Reproduce, with no edits, the line that contains "R3: none -> 39k (N1, N9)" and all the lines that follow it, ending with the last line of the records.
==== Listed records ====
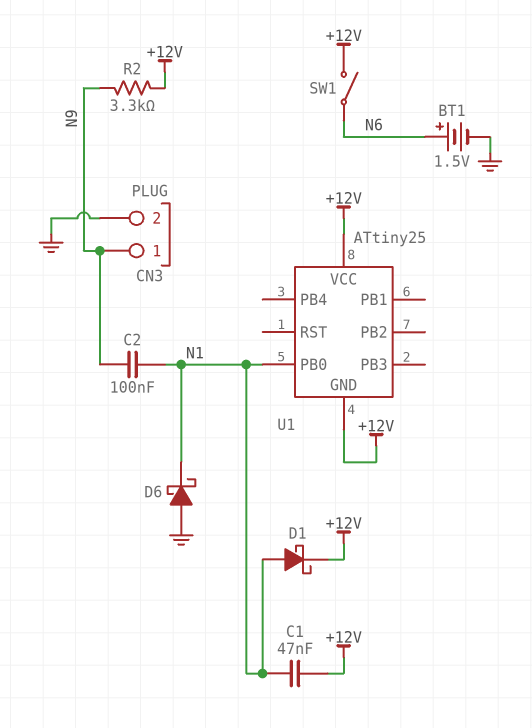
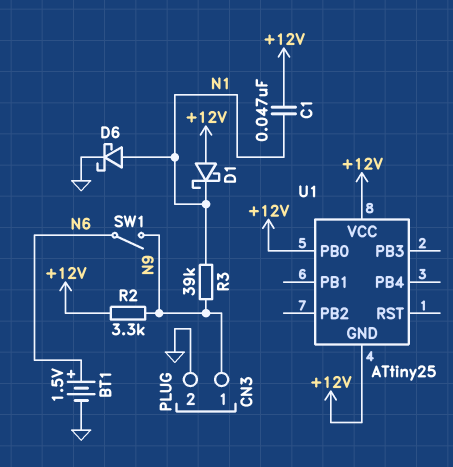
C2: 100nF (N1, N9) -> none
D1: schottky (A N1, K +12V) -> schottky (A +12V, K N1)
D6: schottky (A GND, K N1) -> schottky (A N1, K GND)
R3: none -> 39k (N1, N9)
SW1: switch (+12V, N6) -> switch (N6, N9)
U1 pin PB0: N1 -> +12V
====
**Solution for this problem**
R3: none -> 39k (N1, N9)
SW1: switch (+12V, N6) -> switch (N6, N9)
U1 pin PB0: N1 -> +12V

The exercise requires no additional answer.